### Source records
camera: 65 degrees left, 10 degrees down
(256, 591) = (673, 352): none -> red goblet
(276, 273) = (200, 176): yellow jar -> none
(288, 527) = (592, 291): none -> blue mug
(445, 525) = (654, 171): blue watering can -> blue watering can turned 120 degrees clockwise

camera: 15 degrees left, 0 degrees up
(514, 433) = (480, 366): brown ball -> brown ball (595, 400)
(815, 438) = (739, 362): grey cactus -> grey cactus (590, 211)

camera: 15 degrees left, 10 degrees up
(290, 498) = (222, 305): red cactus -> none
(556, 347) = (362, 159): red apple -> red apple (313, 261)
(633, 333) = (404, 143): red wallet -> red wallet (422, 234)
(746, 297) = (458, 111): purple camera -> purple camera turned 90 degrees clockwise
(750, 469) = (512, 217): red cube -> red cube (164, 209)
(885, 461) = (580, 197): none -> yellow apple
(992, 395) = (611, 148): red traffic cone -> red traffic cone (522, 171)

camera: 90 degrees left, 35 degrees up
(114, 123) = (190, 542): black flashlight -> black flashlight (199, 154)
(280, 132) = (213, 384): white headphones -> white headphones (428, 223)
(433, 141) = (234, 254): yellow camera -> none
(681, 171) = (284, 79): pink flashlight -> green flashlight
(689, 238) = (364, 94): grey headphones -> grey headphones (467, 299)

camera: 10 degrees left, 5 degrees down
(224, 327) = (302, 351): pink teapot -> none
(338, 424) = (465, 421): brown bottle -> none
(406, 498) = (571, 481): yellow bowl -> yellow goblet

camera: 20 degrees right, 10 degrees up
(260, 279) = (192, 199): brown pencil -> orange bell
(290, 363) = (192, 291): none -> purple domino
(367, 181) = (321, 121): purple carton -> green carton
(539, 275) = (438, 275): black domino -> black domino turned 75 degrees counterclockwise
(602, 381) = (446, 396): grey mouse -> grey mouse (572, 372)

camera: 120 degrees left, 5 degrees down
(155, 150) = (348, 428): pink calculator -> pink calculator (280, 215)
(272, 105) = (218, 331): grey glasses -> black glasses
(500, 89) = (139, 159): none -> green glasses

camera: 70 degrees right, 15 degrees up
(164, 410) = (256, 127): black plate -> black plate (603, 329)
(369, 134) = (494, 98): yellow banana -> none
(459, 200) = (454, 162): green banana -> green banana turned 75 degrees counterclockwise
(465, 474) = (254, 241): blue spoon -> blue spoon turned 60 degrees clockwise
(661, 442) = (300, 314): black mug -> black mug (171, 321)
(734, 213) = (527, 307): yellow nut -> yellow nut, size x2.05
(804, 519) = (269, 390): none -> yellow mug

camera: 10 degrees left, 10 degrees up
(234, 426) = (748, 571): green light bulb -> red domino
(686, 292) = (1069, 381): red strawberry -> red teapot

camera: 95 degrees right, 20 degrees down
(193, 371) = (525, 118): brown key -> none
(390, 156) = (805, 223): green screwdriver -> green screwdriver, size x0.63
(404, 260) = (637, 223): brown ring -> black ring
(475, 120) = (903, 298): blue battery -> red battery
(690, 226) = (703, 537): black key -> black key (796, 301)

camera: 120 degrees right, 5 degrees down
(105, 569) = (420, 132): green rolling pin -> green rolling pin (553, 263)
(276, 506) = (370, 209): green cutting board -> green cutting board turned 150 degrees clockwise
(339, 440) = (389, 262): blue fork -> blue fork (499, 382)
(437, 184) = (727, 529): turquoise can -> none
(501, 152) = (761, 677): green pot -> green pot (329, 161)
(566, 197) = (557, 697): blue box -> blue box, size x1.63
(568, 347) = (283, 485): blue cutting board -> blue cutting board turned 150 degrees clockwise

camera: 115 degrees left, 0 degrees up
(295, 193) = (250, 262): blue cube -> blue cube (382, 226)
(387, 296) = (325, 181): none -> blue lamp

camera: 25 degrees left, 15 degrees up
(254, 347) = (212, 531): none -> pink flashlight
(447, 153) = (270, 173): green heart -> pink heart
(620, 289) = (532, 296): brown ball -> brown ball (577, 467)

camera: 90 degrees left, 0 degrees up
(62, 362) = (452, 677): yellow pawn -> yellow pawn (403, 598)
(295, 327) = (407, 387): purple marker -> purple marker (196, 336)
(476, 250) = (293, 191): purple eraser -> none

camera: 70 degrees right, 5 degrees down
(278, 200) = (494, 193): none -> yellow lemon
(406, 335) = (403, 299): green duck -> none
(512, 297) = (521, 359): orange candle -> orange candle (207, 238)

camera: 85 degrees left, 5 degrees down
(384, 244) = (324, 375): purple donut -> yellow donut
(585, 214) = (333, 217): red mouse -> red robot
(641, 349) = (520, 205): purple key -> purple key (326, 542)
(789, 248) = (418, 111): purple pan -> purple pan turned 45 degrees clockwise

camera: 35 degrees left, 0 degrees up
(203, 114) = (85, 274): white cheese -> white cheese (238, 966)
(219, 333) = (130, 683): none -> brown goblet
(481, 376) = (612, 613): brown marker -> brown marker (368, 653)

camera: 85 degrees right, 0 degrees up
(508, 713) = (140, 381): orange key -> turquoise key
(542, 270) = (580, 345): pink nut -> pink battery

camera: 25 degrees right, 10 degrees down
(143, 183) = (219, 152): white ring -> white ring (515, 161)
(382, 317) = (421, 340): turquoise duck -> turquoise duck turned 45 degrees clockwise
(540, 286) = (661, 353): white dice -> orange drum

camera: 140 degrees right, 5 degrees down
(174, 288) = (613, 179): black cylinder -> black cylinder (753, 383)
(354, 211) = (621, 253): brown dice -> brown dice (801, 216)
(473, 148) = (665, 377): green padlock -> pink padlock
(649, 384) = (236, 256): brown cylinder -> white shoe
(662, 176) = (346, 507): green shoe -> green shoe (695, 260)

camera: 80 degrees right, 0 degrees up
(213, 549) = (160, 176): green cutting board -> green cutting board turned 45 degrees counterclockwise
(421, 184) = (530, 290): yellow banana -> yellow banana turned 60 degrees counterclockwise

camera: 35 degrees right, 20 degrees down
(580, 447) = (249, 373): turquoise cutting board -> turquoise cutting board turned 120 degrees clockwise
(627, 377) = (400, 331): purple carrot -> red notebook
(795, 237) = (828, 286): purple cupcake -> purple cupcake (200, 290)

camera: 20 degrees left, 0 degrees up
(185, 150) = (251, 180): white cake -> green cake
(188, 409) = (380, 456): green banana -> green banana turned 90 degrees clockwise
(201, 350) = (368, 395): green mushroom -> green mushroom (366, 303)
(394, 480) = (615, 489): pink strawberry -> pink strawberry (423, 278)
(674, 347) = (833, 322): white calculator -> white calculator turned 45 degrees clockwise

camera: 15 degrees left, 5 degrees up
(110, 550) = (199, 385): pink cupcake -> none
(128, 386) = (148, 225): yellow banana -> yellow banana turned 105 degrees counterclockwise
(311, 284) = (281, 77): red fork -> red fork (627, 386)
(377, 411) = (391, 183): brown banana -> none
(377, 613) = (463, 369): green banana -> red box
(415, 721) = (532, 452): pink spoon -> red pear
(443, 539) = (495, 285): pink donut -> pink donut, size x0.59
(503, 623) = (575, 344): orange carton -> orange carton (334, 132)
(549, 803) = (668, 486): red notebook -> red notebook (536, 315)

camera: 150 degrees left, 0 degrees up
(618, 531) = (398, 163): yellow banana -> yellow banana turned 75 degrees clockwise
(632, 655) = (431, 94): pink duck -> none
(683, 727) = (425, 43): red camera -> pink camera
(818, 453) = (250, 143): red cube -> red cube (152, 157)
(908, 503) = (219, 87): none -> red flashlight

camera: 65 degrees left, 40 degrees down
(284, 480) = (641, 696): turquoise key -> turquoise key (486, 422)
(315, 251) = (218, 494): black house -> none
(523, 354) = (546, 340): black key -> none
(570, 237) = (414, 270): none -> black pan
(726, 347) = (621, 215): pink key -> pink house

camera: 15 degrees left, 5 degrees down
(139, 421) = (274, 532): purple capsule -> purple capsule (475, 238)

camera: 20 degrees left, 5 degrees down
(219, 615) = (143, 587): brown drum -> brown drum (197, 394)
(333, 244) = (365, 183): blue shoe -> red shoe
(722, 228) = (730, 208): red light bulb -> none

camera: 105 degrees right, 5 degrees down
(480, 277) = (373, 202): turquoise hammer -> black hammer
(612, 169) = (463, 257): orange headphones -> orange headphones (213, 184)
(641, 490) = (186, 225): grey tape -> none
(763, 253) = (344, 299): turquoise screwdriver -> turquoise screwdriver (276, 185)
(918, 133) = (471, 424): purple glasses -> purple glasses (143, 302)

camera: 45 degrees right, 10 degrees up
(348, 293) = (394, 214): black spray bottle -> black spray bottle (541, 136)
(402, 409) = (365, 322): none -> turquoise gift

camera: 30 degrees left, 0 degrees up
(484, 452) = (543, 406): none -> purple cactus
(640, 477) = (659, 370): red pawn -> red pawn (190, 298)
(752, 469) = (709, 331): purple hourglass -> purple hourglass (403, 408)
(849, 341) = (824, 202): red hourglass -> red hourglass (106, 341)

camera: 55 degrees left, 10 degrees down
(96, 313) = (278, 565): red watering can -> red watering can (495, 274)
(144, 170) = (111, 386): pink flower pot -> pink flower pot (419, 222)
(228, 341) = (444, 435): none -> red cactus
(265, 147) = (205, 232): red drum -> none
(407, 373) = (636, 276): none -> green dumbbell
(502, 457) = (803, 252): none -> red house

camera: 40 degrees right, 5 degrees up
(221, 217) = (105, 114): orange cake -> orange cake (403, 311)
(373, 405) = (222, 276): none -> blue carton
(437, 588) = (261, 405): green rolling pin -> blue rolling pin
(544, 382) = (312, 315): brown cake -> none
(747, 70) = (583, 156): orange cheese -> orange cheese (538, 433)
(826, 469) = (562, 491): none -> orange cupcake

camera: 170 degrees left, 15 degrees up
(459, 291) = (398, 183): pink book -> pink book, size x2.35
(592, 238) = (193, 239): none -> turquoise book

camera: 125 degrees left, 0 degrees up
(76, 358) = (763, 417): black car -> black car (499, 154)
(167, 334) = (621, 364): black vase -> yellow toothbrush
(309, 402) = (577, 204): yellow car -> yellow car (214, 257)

### Problem requirements
Line count for "hourglass": determine it from the data and answer with the number by itself.

### Task result
2